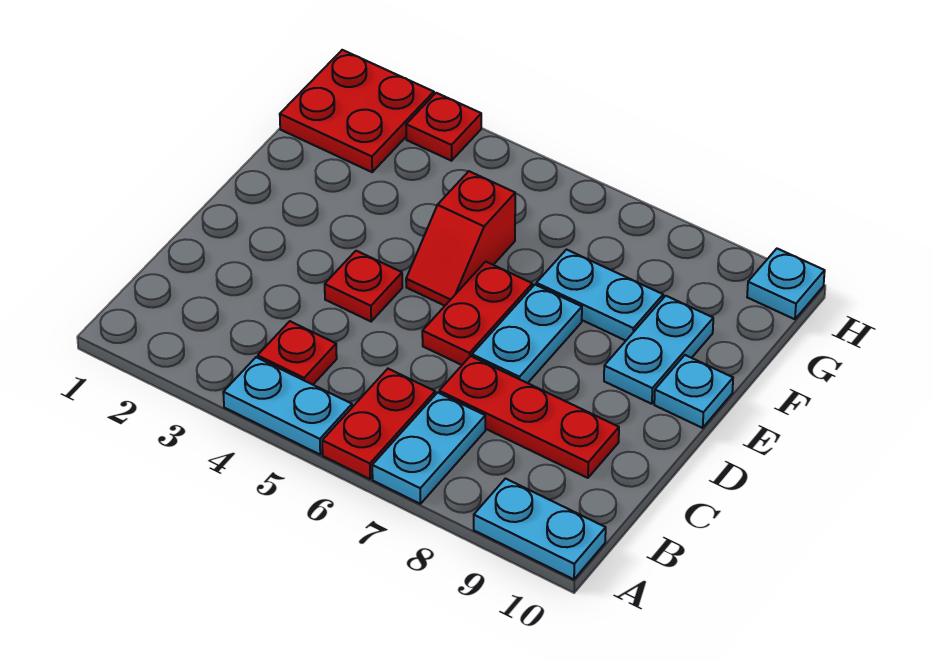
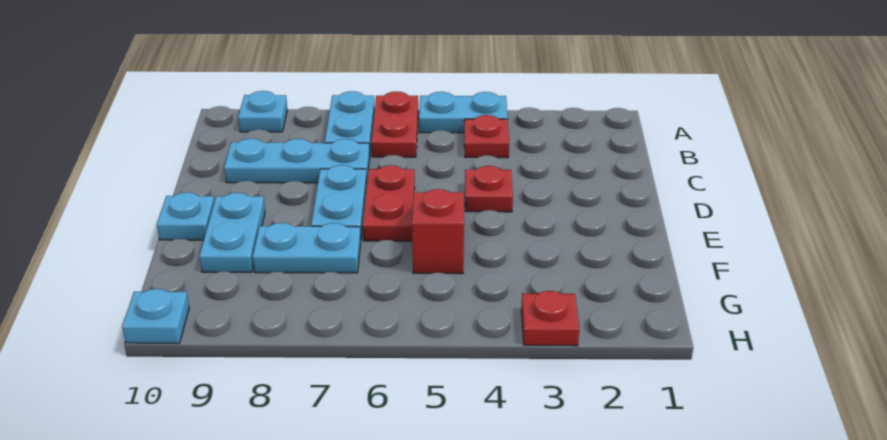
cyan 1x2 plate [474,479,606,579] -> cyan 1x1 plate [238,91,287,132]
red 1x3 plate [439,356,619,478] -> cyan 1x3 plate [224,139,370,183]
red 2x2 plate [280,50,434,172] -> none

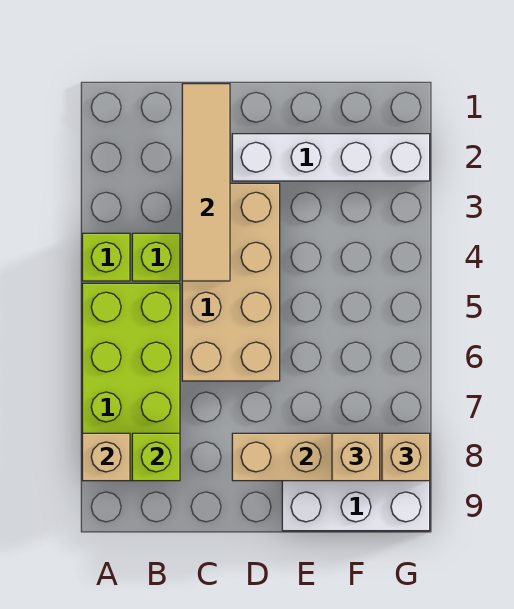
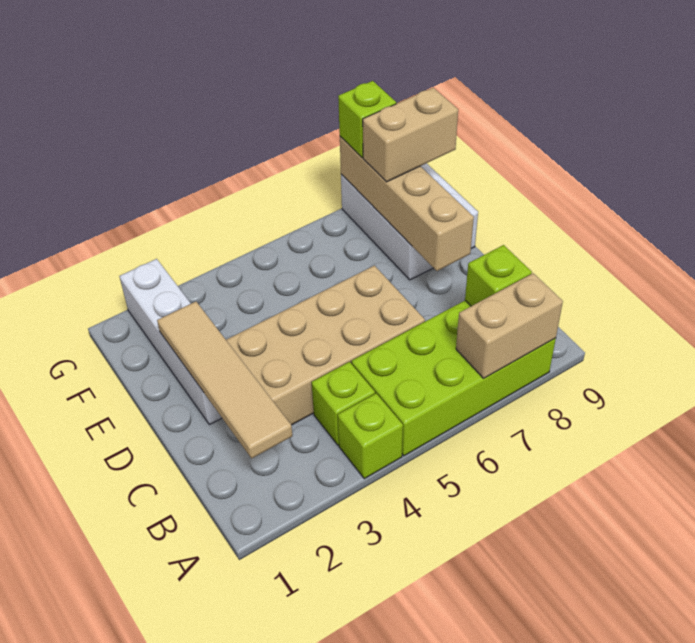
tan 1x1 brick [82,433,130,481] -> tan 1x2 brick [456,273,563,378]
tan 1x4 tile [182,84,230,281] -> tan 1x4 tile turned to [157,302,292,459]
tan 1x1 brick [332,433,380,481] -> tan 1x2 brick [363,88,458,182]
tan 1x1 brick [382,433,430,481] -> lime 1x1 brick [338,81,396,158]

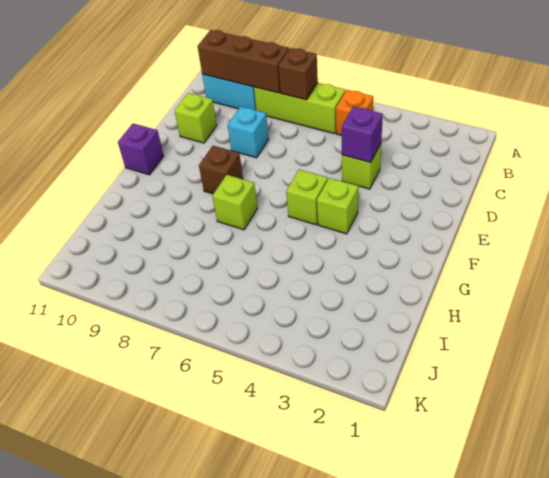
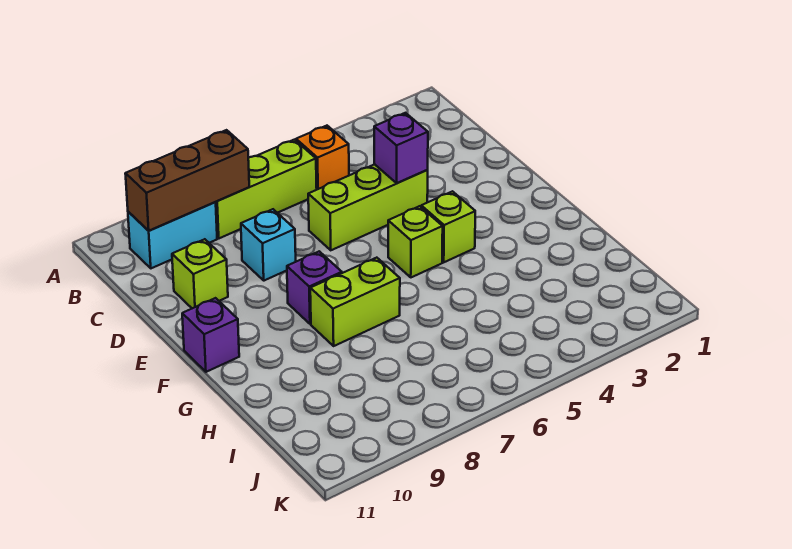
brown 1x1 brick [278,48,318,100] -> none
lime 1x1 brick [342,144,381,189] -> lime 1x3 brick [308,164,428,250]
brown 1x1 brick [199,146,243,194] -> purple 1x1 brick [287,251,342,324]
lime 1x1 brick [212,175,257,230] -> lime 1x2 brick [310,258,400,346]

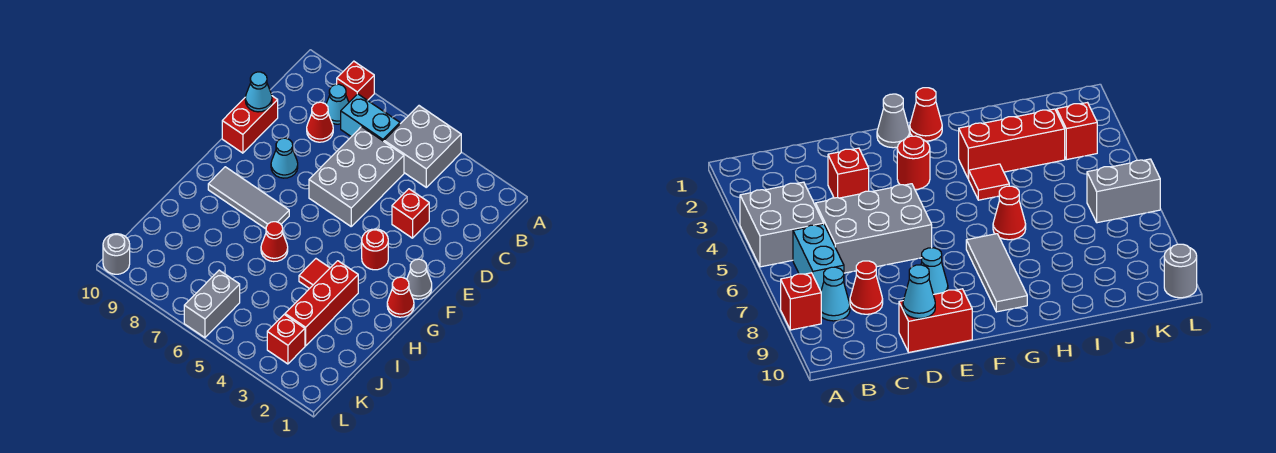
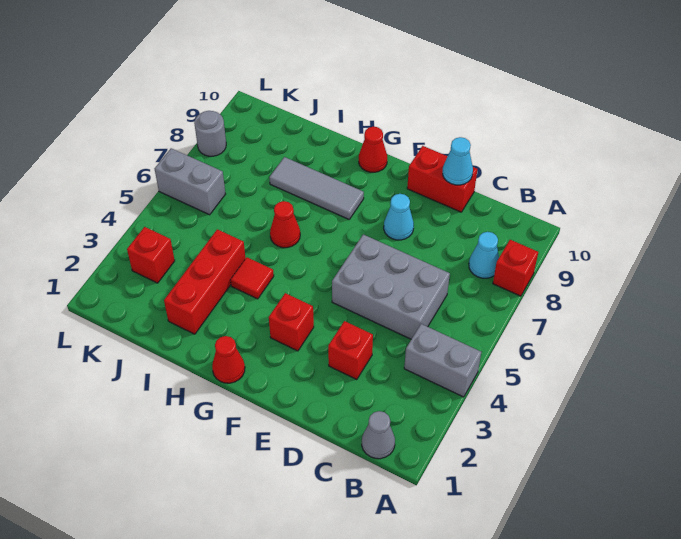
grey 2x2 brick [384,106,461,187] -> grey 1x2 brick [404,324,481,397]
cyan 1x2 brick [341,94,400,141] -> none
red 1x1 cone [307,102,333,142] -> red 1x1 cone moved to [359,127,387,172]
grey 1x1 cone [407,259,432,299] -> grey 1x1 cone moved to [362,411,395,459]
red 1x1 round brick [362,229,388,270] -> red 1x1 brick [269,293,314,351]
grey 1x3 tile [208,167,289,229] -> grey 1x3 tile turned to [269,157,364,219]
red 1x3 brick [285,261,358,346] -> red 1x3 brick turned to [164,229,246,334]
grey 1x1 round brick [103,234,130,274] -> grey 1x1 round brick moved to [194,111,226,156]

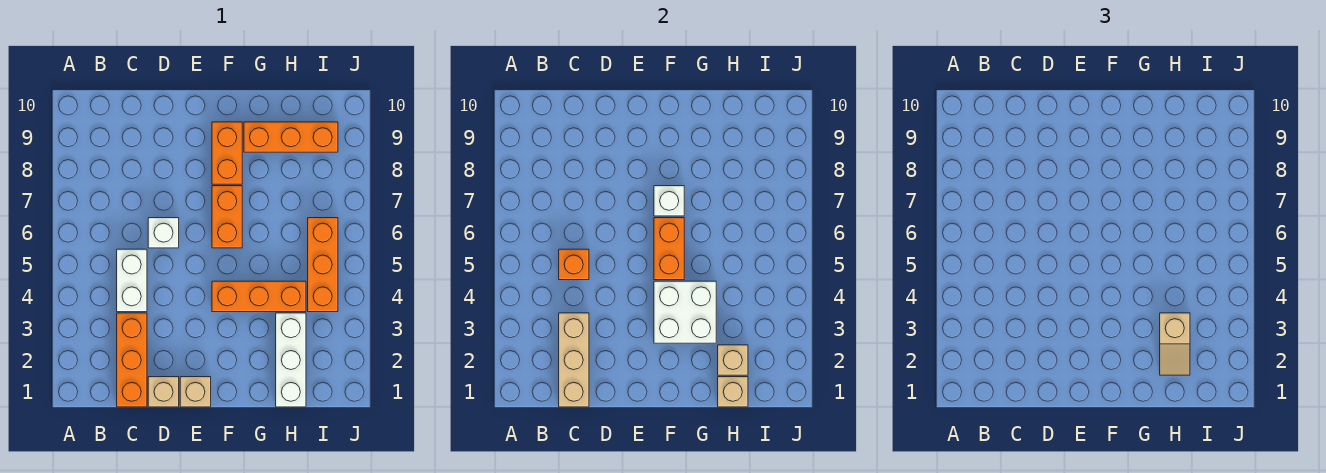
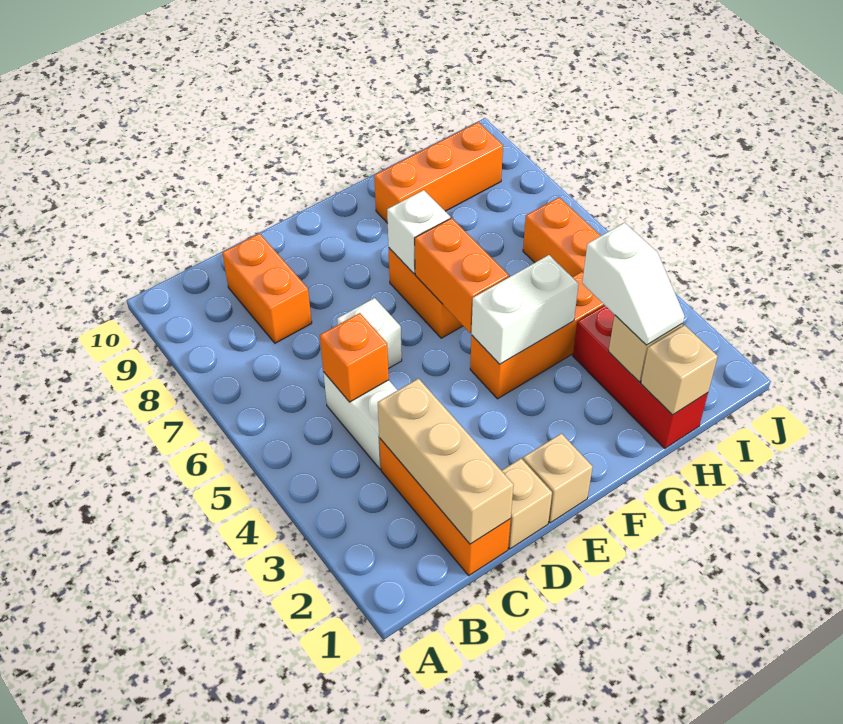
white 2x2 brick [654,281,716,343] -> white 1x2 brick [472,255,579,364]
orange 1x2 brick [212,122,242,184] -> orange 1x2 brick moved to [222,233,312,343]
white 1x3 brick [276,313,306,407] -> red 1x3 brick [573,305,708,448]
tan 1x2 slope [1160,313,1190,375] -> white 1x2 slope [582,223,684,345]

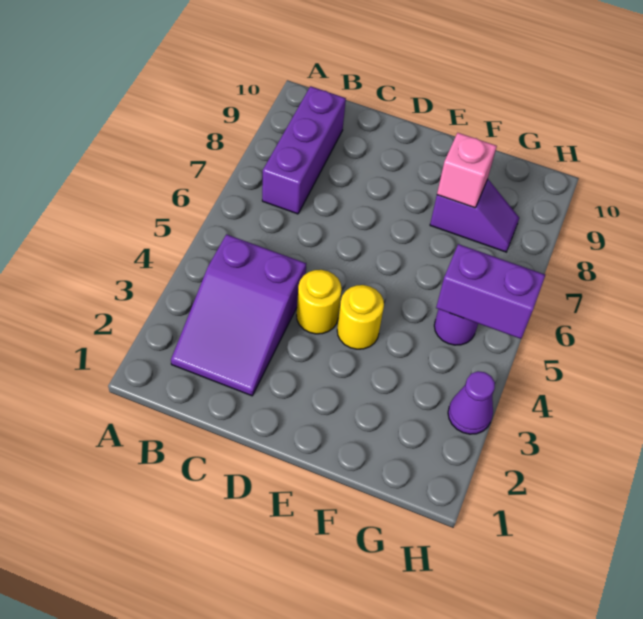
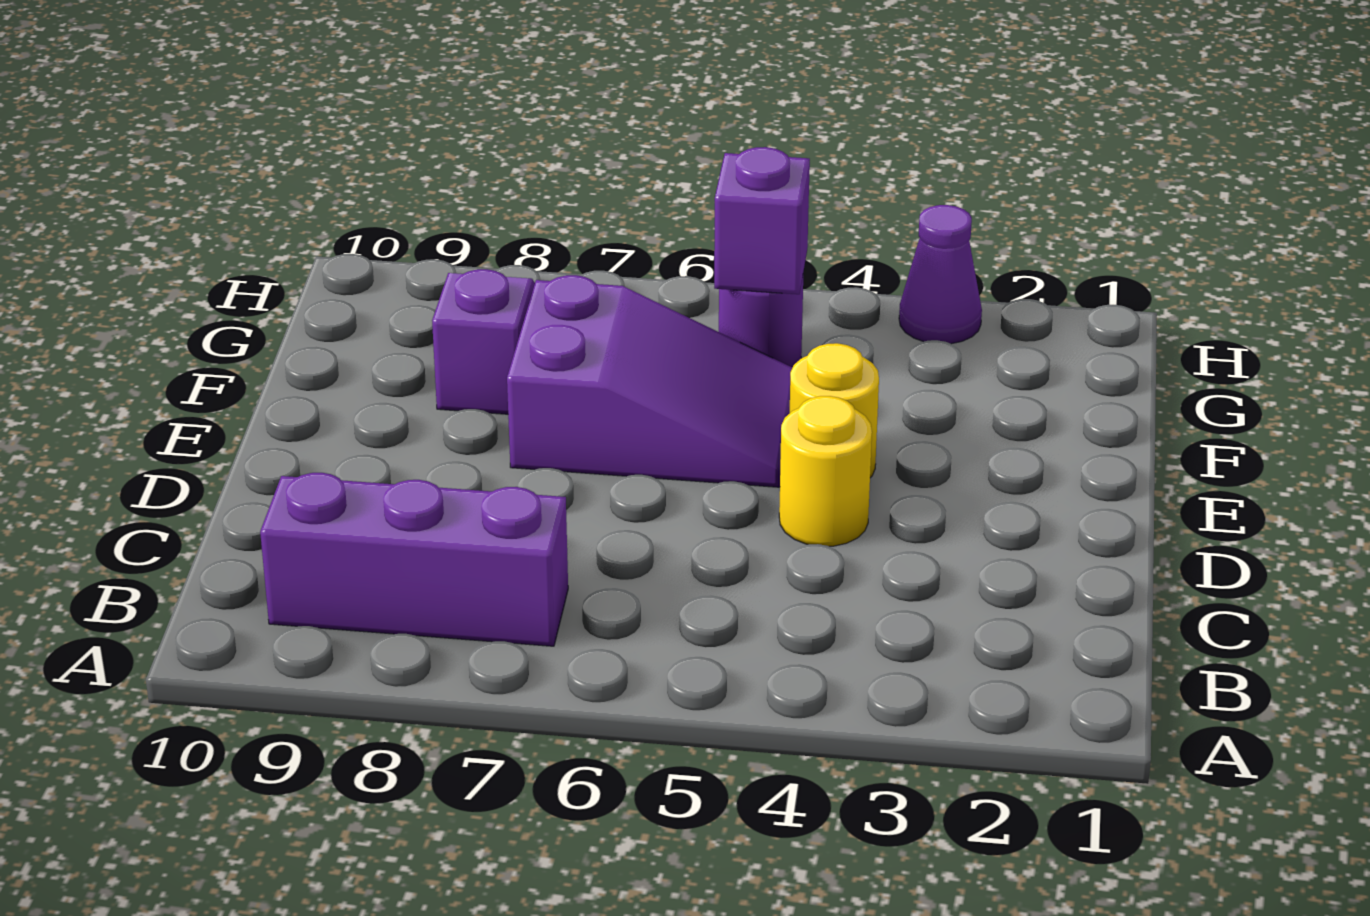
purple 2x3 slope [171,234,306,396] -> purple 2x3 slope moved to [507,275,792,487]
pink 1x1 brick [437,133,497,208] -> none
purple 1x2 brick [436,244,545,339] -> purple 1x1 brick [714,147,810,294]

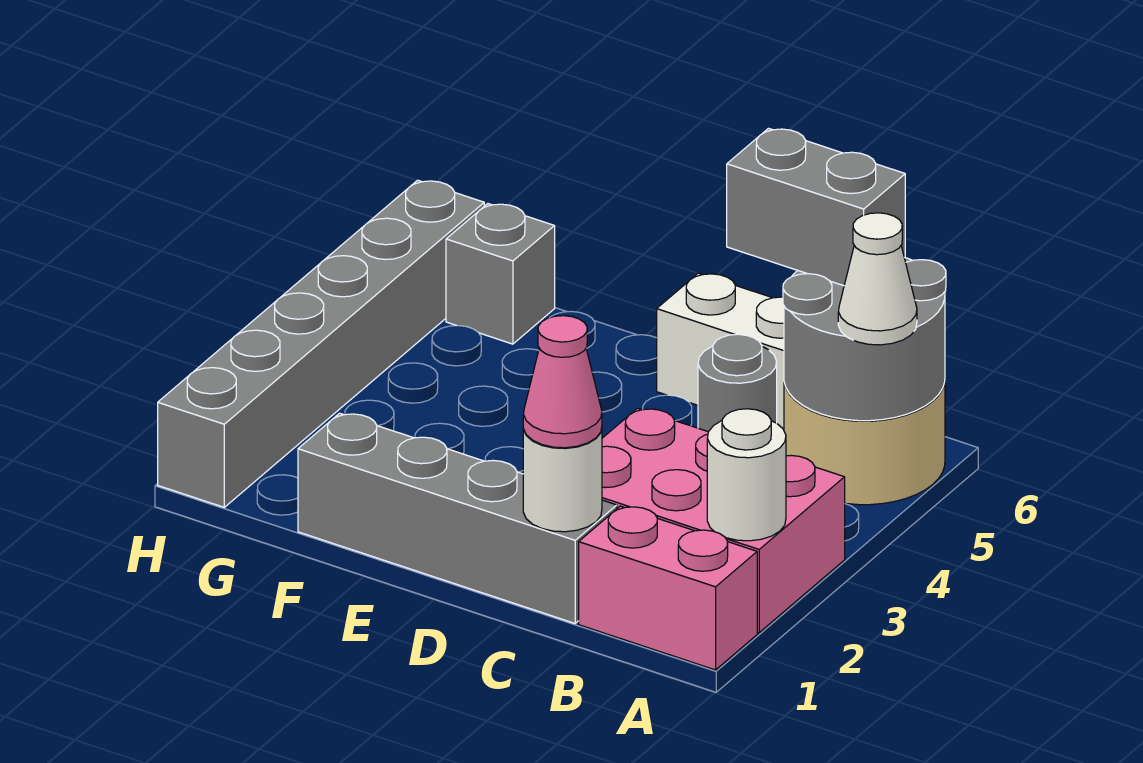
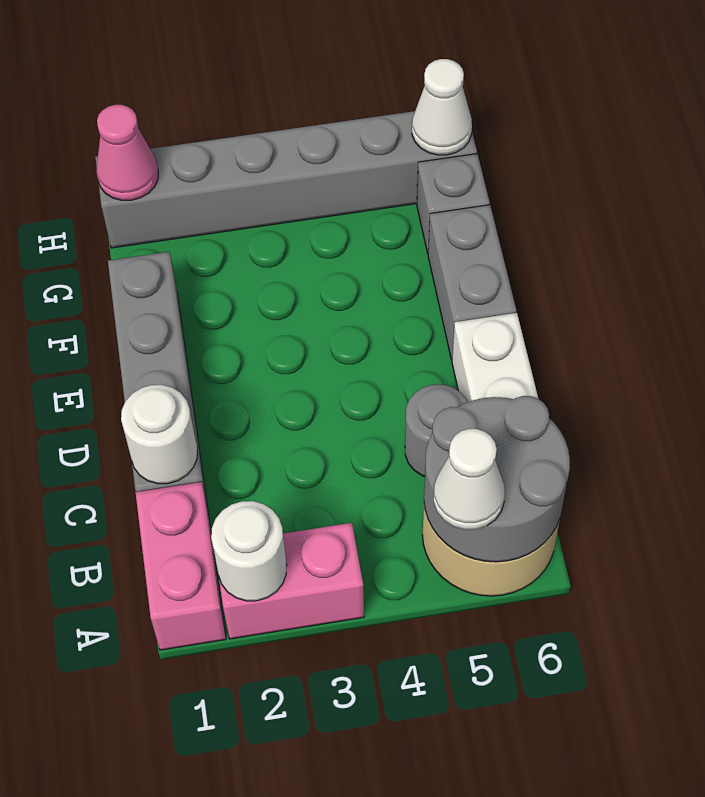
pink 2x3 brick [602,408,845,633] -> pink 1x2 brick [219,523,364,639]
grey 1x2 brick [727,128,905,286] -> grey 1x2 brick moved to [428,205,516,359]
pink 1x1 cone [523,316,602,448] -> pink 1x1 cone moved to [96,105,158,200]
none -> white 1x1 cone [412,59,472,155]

━━━━━━━━

— Task goal —
The lines holding the word "round" are the answer. Pull them out of the records and copy them.

— Problem solution —
red 1x1 round brick [362,229,388,270] -> red 1x1 brick [269,293,314,351]
grey 1x1 round brick [103,234,130,274] -> grey 1x1 round brick moved to [194,111,226,156]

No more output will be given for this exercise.